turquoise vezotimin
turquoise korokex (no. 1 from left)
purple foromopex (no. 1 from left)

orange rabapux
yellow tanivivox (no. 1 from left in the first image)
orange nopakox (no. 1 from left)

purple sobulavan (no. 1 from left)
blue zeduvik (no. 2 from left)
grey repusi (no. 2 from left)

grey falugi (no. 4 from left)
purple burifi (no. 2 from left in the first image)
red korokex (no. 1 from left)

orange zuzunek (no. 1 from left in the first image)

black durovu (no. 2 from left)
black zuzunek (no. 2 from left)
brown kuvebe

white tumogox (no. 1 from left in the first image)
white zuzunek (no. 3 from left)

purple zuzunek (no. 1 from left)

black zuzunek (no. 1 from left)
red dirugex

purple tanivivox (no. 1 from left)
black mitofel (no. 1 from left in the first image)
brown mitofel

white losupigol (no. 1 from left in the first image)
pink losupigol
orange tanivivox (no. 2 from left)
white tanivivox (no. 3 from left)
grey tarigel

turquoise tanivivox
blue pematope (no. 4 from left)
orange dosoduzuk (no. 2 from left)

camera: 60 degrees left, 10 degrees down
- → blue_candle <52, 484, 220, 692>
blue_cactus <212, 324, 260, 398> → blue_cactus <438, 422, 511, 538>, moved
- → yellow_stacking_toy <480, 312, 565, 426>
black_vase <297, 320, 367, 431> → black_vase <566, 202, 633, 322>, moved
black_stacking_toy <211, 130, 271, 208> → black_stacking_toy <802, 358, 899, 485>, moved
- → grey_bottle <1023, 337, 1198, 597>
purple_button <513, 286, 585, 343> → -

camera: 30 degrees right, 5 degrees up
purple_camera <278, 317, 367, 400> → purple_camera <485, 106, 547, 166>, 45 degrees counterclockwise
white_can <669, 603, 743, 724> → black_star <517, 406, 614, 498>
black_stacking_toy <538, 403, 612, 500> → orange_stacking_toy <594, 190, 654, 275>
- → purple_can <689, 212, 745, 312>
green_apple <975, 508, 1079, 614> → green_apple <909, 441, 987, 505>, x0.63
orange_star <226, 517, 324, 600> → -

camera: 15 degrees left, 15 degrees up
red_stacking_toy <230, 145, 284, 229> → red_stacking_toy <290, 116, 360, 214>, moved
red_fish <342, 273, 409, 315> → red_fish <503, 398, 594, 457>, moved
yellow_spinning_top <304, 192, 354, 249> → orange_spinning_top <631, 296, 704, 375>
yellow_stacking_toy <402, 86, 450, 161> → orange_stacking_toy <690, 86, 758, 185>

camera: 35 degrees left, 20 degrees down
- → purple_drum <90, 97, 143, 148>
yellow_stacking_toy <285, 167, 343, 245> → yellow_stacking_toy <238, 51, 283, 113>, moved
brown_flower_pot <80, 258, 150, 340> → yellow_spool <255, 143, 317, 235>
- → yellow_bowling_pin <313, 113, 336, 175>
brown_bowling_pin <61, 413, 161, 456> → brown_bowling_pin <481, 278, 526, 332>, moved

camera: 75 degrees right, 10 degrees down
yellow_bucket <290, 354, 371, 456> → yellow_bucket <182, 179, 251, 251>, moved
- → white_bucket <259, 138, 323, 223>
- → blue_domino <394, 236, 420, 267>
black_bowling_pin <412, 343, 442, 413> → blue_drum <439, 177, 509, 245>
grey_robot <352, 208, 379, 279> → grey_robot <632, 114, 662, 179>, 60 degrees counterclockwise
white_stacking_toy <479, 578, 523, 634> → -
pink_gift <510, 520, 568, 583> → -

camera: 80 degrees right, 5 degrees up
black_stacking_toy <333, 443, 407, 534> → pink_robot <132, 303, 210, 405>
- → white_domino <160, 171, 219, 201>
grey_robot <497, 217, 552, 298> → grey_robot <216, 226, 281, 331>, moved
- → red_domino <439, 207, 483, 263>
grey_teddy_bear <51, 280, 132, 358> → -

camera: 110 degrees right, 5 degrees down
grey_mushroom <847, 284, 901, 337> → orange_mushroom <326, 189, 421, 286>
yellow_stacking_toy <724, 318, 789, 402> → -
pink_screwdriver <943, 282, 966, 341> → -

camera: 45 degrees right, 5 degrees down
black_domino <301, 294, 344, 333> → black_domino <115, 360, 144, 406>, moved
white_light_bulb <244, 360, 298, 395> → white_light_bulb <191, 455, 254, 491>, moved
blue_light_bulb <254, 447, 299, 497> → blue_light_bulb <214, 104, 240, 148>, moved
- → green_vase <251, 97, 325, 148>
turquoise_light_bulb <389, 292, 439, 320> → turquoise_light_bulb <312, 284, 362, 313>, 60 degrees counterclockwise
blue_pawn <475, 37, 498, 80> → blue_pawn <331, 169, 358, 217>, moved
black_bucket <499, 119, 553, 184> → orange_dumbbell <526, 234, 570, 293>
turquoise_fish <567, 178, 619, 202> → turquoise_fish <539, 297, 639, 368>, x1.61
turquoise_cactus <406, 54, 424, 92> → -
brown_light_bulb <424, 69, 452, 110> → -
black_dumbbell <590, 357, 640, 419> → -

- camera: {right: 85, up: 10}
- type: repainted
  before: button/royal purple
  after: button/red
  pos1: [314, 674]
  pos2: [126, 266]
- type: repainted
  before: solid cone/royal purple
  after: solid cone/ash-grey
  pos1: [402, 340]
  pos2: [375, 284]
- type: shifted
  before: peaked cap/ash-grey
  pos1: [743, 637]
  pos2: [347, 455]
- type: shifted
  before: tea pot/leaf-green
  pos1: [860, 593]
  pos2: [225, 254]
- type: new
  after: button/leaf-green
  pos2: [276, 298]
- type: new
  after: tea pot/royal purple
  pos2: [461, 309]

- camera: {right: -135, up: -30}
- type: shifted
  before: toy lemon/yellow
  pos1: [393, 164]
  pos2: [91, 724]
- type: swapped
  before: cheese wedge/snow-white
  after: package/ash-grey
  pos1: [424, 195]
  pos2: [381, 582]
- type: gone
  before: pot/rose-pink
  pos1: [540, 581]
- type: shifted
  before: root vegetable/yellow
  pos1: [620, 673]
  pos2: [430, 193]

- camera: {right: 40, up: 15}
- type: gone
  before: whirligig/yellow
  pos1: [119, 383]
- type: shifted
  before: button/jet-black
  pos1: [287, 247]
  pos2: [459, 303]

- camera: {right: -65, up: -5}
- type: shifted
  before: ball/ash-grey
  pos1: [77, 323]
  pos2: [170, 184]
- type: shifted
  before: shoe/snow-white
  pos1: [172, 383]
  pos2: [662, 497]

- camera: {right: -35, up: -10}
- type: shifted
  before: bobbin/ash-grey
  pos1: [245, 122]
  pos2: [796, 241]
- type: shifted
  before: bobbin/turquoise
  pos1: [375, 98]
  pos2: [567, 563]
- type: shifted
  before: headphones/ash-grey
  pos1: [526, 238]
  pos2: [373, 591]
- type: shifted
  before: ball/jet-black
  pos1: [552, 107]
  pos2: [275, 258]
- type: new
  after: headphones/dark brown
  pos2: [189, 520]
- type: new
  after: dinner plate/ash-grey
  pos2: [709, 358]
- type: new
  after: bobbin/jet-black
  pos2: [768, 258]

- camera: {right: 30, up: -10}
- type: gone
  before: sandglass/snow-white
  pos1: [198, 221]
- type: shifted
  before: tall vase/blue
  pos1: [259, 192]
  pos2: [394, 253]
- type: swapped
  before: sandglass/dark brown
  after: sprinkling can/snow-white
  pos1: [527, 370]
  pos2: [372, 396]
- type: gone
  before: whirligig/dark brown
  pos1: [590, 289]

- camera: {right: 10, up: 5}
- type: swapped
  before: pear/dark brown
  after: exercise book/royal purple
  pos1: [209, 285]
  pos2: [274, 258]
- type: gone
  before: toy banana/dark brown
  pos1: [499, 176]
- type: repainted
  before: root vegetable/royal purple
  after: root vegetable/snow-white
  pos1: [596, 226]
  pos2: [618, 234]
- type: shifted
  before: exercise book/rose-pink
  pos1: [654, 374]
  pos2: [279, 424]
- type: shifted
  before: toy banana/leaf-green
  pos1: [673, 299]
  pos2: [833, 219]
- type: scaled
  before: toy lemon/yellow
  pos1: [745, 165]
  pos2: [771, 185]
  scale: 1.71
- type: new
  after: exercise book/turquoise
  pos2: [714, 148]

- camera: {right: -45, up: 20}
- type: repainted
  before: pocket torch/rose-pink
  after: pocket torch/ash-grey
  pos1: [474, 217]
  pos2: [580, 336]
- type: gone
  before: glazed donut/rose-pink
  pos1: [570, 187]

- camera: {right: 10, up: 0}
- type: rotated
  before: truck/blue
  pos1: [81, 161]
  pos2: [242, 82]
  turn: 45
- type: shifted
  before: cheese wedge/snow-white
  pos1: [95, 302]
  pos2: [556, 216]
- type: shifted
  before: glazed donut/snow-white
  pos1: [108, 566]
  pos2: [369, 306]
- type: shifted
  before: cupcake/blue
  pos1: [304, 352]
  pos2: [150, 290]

----------------

→ Task to carry out
The reply should hold only the lines from the beginning of the listing above through the line with "grey repusi (no. 2 from left)", each one written exactly as it appears.

→ Written solution
turquoise vezotimin
turquoise korokex (no. 1 from left)
purple foromopex (no. 1 from left)

orange rabapux
yellow tanivivox (no. 1 from left in the first image)
orange nopakox (no. 1 from left)

purple sobulavan (no. 1 from left)
blue zeduvik (no. 2 from left)
grey repusi (no. 2 from left)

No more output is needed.